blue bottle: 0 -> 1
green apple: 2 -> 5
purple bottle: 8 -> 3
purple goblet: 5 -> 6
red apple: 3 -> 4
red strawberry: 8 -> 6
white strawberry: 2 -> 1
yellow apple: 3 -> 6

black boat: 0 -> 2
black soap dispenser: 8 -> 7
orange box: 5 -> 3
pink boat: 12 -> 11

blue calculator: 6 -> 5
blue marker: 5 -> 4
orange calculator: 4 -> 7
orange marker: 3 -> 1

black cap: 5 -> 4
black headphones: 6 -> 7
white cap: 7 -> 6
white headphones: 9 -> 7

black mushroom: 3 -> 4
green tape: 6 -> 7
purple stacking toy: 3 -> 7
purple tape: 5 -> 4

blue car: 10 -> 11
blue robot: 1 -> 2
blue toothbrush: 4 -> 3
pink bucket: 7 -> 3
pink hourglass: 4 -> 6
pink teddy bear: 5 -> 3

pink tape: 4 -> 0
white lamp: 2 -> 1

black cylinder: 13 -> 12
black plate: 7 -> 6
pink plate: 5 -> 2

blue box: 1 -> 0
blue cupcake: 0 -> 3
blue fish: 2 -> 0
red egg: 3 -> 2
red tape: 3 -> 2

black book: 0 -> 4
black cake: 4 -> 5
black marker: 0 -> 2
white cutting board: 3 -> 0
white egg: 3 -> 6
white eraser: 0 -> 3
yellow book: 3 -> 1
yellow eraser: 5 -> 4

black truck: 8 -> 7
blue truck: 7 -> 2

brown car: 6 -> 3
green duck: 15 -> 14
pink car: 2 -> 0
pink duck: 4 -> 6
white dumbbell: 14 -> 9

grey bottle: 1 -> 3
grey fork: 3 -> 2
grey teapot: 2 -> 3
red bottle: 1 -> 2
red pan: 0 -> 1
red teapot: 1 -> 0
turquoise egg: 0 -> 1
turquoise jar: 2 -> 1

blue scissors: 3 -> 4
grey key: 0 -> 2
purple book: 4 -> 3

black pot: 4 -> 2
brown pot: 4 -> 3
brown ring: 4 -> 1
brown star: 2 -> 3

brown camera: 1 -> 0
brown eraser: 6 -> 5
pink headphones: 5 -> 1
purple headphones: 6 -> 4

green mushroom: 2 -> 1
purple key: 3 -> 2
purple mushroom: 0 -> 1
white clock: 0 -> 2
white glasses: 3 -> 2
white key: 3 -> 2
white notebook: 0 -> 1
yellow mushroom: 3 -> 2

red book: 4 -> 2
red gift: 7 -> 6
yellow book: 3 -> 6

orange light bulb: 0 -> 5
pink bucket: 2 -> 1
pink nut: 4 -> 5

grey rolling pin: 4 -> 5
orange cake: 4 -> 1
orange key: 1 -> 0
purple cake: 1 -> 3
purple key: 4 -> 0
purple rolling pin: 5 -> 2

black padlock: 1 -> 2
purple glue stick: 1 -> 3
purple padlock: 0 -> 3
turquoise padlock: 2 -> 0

□ □ □

**Task to complete**
Set down the data above once more so that nothing differs from the original.

**Solution to this exercise**
blue bottle: 0 -> 1
green apple: 2 -> 5
purple bottle: 8 -> 3
purple goblet: 5 -> 6
red apple: 3 -> 4
red strawberry: 8 -> 6
white strawberry: 2 -> 1
yellow apple: 3 -> 6

black boat: 0 -> 2
black soap dispenser: 8 -> 7
orange box: 5 -> 3
pink boat: 12 -> 11

blue calculator: 6 -> 5
blue marker: 5 -> 4
orange calculator: 4 -> 7
orange marker: 3 -> 1

black cap: 5 -> 4
black headphones: 6 -> 7
white cap: 7 -> 6
white headphones: 9 -> 7

black mushroom: 3 -> 4
green tape: 6 -> 7
purple stacking toy: 3 -> 7
purple tape: 5 -> 4

blue car: 10 -> 11
blue robot: 1 -> 2
blue toothbrush: 4 -> 3
pink bucket: 7 -> 3
pink hourglass: 4 -> 6
pink teddy bear: 5 -> 3

pink tape: 4 -> 0
white lamp: 2 -> 1

black cylinder: 13 -> 12
black plate: 7 -> 6
pink plate: 5 -> 2

blue box: 1 -> 0
blue cupcake: 0 -> 3
blue fish: 2 -> 0
red egg: 3 -> 2
red tape: 3 -> 2

black book: 0 -> 4
black cake: 4 -> 5
black marker: 0 -> 2
white cutting board: 3 -> 0
white egg: 3 -> 6
white eraser: 0 -> 3
yellow book: 3 -> 1
yellow eraser: 5 -> 4

black truck: 8 -> 7
blue truck: 7 -> 2

brown car: 6 -> 3
green duck: 15 -> 14
pink car: 2 -> 0
pink duck: 4 -> 6
white dumbbell: 14 -> 9

grey bottle: 1 -> 3
grey fork: 3 -> 2
grey teapot: 2 -> 3
red bottle: 1 -> 2
red pan: 0 -> 1
red teapot: 1 -> 0
turquoise egg: 0 -> 1
turquoise jar: 2 -> 1

blue scissors: 3 -> 4
grey key: 0 -> 2
purple book: 4 -> 3

black pot: 4 -> 2
brown pot: 4 -> 3
brown ring: 4 -> 1
brown star: 2 -> 3

brown camera: 1 -> 0
brown eraser: 6 -> 5
pink headphones: 5 -> 1
purple headphones: 6 -> 4

green mushroom: 2 -> 1
purple key: 3 -> 2
purple mushroom: 0 -> 1
white clock: 0 -> 2
white glasses: 3 -> 2
white key: 3 -> 2
white notebook: 0 -> 1
yellow mushroom: 3 -> 2

red book: 4 -> 2
red gift: 7 -> 6
yellow book: 3 -> 6

orange light bulb: 0 -> 5
pink bucket: 2 -> 1
pink nut: 4 -> 5

grey rolling pin: 4 -> 5
orange cake: 4 -> 1
orange key: 1 -> 0
purple cake: 1 -> 3
purple key: 4 -> 0
purple rolling pin: 5 -> 2

black padlock: 1 -> 2
purple glue stick: 1 -> 3
purple padlock: 0 -> 3
turquoise padlock: 2 -> 0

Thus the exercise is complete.